# Start of The records
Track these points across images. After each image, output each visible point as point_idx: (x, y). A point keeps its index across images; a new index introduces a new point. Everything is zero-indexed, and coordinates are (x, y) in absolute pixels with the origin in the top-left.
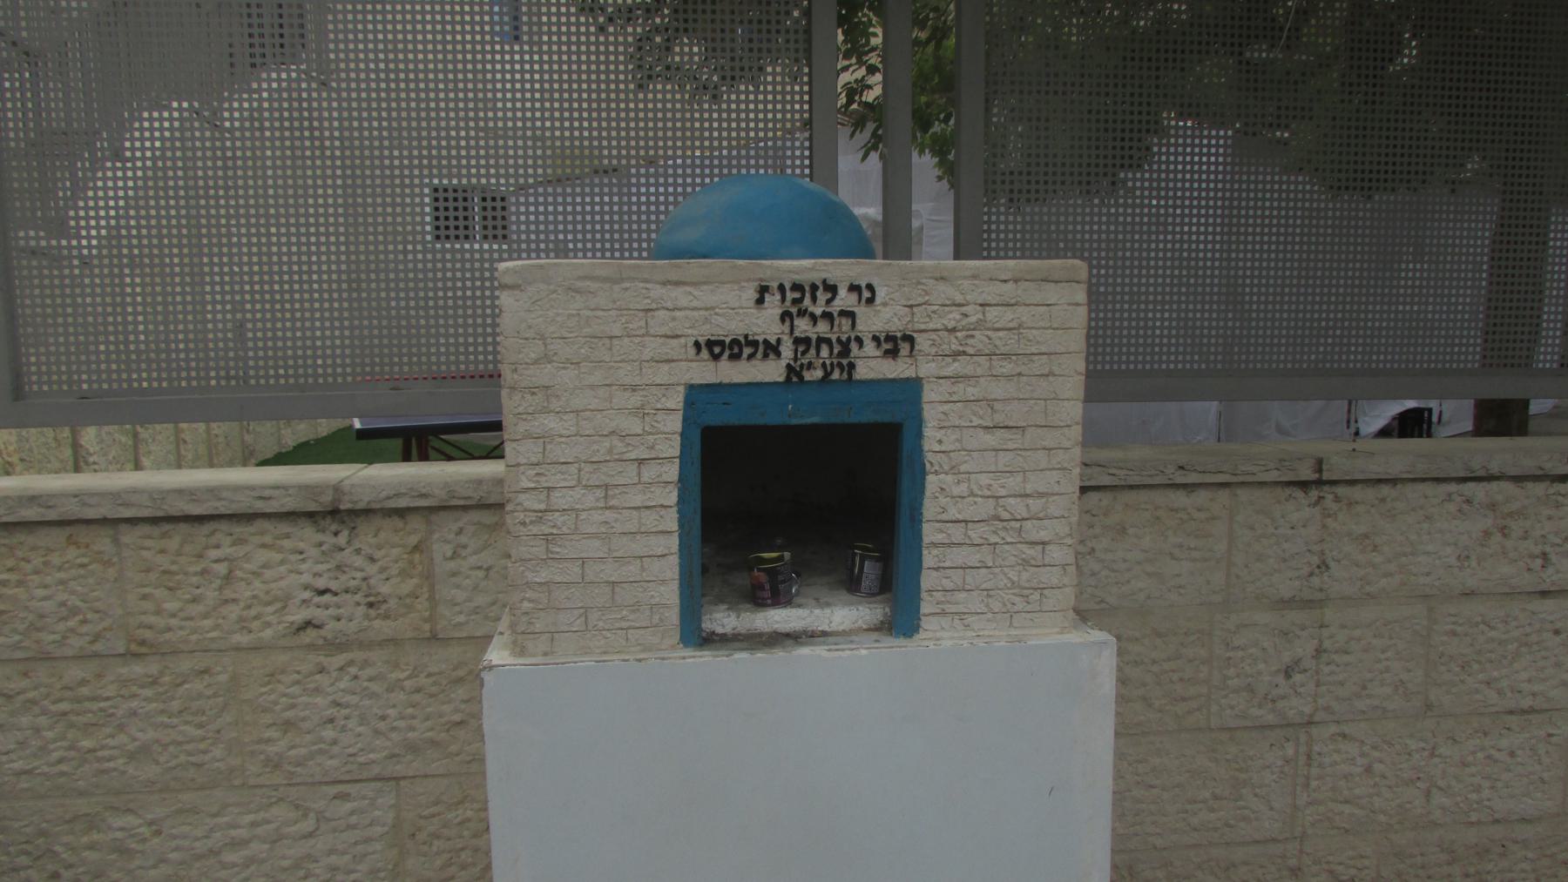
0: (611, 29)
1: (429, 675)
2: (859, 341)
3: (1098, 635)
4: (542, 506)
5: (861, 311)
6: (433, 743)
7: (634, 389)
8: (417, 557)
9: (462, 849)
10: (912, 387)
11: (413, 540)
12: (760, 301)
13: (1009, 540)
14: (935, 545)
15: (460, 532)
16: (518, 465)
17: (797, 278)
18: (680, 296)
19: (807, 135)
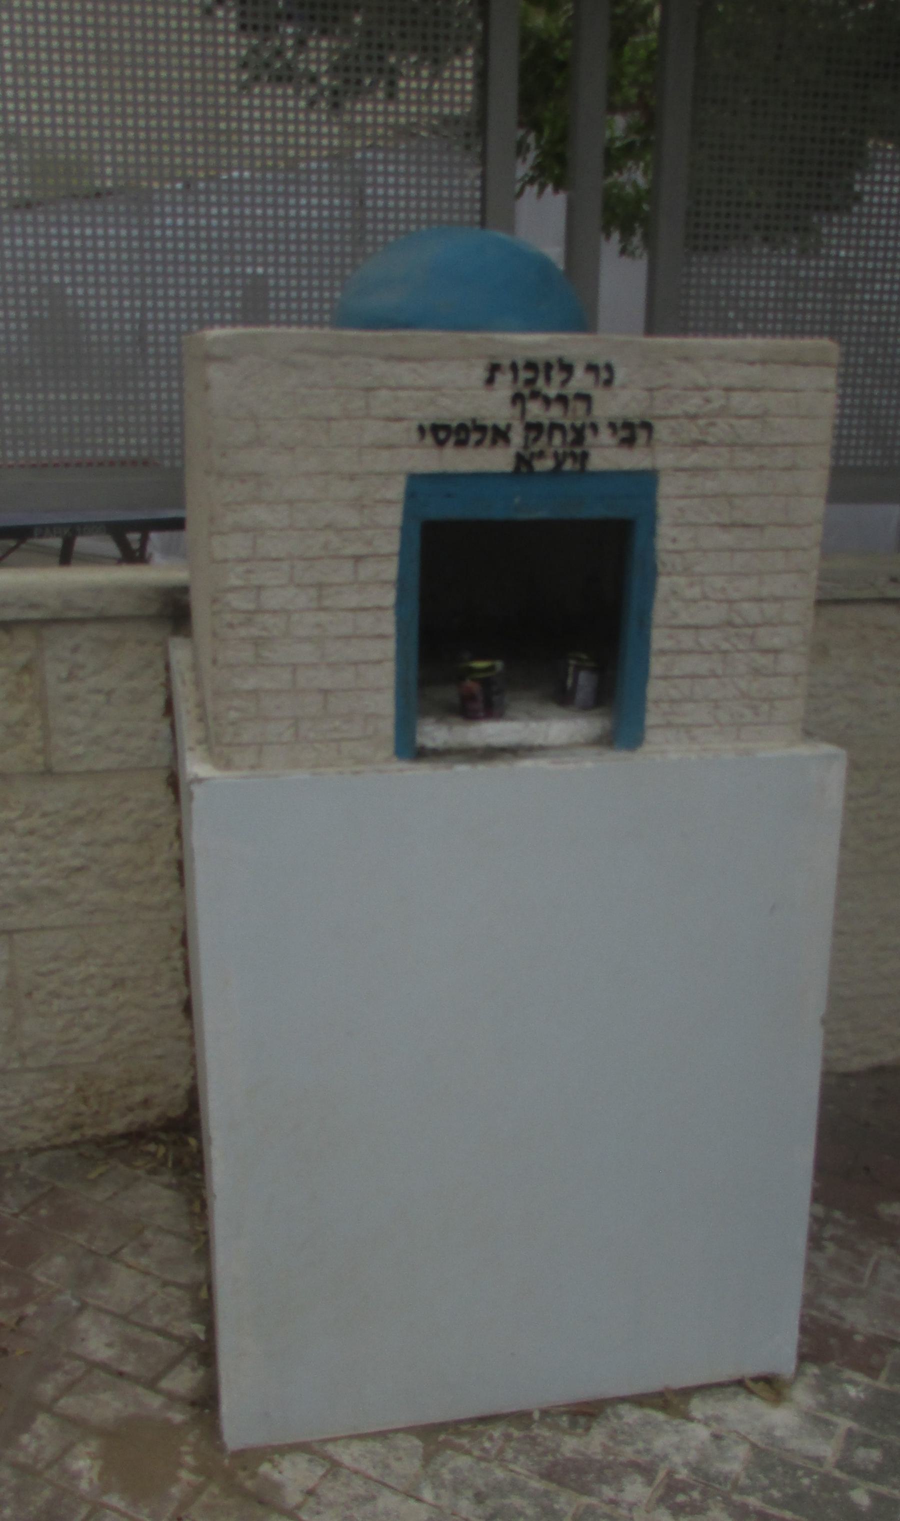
# End of The records
#### Goal of the exercise
Please reproduce the records above line for line, leaving the pictures out.

#### Answer in full
Track these points across images. After each image, output each visible point as point_idx: (x, y). A point keeps its index across images; a new index introduces a new point. Everything is zero-indexed, and coordinates are (x, y) in absolute pixels with the origin in the top-left.
0: (611, 29)
1: (429, 675)
2: (859, 341)
3: (1098, 635)
4: (542, 506)
5: (861, 311)
6: (433, 743)
7: (634, 389)
8: (417, 557)
9: (462, 849)
10: (912, 387)
11: (413, 540)
12: (760, 301)
13: (1009, 540)
14: (935, 545)
15: (460, 532)
16: (518, 465)
17: (797, 278)
18: (680, 296)
19: (807, 135)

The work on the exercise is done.